_EXERCISE_:
Search term "gift": work out how many lines of the data below contain it, and answer with that number alone.

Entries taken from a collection
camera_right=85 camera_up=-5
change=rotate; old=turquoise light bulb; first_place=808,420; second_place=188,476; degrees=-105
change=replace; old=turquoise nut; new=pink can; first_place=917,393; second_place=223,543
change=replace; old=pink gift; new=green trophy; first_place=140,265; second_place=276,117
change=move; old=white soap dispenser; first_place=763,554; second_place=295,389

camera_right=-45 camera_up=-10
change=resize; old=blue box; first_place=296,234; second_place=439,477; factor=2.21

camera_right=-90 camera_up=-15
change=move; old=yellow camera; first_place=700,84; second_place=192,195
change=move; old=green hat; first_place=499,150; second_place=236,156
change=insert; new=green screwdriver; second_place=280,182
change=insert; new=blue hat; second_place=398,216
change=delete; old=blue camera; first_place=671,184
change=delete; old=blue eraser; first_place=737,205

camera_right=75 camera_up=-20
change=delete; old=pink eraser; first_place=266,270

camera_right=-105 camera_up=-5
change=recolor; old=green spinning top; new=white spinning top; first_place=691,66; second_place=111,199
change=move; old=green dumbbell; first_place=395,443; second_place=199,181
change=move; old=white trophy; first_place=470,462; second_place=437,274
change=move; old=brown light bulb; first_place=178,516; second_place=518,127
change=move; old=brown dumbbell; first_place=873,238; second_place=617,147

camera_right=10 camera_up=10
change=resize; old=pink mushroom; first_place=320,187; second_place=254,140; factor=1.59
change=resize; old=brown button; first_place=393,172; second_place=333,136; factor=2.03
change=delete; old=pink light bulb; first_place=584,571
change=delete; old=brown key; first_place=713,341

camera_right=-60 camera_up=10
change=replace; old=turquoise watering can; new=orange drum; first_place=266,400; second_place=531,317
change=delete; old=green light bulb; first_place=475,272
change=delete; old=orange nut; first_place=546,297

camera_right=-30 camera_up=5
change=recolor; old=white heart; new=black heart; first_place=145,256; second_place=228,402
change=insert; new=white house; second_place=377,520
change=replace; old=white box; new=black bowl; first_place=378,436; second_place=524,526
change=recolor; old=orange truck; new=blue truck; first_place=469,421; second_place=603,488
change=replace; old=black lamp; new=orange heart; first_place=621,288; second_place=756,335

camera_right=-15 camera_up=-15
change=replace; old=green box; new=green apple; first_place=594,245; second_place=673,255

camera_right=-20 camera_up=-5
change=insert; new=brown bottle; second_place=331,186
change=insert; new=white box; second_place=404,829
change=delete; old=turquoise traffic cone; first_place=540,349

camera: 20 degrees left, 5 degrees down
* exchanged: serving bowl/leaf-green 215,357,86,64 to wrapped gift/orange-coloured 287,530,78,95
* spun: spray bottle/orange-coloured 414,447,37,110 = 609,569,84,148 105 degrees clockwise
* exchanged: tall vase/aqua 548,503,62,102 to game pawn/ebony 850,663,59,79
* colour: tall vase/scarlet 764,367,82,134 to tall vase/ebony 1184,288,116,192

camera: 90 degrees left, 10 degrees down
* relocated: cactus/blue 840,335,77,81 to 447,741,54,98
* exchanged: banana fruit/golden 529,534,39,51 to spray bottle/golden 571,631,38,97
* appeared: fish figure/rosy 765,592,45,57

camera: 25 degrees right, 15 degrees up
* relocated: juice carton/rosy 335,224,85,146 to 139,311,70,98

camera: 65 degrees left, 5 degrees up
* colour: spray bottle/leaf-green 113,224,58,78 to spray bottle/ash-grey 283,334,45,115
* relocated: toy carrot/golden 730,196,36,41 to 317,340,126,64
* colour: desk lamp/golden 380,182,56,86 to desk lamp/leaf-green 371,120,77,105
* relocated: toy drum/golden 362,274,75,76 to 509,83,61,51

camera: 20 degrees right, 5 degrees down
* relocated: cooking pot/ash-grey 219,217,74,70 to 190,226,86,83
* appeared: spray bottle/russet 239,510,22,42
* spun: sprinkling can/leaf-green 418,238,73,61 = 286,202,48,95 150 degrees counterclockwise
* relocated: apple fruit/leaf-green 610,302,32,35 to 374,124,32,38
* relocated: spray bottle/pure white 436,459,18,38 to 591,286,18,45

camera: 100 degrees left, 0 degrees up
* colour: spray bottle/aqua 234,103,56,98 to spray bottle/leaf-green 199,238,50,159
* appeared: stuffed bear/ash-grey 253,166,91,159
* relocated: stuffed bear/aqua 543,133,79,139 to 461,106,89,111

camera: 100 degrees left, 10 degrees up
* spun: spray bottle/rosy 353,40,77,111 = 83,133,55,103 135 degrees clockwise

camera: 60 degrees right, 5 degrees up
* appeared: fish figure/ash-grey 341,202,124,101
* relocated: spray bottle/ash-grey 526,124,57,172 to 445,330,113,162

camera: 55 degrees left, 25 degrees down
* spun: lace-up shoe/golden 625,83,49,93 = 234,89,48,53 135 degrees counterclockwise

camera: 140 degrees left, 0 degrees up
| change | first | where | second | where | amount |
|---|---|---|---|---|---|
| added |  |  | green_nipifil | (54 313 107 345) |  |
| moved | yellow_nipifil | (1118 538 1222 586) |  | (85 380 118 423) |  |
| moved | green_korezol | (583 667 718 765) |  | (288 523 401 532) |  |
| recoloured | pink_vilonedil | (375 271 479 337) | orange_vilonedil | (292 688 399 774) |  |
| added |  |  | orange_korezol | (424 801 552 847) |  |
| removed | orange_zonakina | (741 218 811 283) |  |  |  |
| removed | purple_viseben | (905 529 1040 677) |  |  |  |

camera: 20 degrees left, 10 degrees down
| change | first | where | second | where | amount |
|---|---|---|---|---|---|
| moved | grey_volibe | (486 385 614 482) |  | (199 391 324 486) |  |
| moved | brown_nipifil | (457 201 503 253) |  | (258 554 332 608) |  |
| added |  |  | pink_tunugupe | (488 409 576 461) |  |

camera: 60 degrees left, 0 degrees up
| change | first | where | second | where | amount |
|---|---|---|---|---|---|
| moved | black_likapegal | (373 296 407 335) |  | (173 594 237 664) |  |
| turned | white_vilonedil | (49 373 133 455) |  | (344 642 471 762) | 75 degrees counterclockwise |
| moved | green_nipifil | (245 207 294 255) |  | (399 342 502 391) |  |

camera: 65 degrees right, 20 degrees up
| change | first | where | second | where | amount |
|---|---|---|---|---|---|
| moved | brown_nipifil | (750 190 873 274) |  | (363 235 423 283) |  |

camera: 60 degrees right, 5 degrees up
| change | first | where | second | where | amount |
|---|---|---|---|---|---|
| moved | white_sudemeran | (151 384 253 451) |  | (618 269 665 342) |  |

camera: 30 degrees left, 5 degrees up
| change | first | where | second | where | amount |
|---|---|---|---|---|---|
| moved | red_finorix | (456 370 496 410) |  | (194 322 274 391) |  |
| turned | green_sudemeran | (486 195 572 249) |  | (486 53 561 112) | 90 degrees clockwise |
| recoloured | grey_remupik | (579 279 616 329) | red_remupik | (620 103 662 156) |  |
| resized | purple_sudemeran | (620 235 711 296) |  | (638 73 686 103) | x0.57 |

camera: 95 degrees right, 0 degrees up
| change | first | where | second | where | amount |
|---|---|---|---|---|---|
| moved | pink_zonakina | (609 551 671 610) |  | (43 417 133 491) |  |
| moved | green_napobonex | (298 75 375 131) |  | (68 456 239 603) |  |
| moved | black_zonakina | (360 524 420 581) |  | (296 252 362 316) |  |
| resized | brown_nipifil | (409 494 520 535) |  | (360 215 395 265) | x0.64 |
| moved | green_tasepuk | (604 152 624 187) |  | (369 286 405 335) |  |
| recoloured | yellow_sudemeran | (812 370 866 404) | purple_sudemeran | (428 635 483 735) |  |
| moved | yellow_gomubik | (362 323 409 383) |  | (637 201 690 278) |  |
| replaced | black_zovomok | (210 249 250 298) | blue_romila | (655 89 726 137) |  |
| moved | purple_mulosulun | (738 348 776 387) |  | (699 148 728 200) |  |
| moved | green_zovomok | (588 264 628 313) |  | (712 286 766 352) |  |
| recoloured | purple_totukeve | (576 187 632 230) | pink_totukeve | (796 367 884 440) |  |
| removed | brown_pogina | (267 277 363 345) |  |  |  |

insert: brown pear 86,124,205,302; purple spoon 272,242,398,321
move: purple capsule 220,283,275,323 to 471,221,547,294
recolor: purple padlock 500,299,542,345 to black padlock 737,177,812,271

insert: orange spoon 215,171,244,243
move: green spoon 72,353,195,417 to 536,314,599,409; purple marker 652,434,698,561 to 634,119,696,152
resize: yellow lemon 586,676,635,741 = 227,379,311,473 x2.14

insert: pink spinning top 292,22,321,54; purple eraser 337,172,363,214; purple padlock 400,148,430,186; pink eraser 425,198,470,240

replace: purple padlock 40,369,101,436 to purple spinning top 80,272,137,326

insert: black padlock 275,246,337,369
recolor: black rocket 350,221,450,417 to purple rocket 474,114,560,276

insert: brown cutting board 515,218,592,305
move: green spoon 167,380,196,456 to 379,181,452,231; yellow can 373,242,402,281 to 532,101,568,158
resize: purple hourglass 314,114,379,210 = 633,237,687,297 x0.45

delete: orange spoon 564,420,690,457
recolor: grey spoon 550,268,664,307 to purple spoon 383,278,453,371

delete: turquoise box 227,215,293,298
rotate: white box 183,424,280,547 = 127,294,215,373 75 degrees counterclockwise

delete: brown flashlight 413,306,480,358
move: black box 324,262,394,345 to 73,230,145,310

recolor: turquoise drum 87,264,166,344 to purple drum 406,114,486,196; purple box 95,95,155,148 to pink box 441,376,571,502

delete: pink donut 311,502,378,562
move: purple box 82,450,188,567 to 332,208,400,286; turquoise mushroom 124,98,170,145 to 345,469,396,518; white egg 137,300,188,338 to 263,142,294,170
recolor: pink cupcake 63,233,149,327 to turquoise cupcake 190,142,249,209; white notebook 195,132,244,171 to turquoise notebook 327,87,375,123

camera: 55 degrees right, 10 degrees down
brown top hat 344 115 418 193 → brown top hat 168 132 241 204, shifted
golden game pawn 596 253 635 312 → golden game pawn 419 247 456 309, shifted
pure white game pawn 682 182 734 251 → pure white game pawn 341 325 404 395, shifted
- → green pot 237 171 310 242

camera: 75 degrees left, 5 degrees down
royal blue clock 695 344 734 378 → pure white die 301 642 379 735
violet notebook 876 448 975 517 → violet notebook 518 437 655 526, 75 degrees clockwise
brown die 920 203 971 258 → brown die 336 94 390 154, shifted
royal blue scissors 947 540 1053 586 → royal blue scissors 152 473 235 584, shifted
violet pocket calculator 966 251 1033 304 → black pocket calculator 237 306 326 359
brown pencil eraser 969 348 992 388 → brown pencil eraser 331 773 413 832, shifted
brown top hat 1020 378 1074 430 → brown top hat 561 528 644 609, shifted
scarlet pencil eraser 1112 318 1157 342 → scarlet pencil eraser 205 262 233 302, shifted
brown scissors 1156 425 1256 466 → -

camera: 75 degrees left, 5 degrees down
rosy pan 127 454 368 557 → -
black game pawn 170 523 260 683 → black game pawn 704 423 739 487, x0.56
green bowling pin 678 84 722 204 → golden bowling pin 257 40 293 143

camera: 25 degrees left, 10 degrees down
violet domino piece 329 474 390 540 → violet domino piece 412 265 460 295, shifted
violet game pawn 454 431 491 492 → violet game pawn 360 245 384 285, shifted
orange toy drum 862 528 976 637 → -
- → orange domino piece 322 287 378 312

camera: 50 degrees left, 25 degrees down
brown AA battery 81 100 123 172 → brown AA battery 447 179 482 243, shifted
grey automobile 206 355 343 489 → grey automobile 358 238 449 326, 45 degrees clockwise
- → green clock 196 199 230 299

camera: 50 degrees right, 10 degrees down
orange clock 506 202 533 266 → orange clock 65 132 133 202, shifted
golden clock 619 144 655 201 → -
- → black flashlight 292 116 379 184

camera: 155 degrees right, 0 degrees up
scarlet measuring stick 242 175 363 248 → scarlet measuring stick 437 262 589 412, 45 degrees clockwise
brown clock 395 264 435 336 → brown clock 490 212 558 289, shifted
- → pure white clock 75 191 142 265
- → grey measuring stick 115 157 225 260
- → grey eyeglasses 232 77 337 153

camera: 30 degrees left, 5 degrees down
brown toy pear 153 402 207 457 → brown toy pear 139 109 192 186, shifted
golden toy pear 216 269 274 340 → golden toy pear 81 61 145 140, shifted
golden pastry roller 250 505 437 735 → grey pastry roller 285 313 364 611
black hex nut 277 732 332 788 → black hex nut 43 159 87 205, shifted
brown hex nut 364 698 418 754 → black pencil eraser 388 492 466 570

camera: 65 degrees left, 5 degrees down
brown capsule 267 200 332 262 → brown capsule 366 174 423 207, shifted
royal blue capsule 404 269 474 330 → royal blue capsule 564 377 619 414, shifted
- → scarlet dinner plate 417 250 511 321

_FINISHED EXERCISE_:
2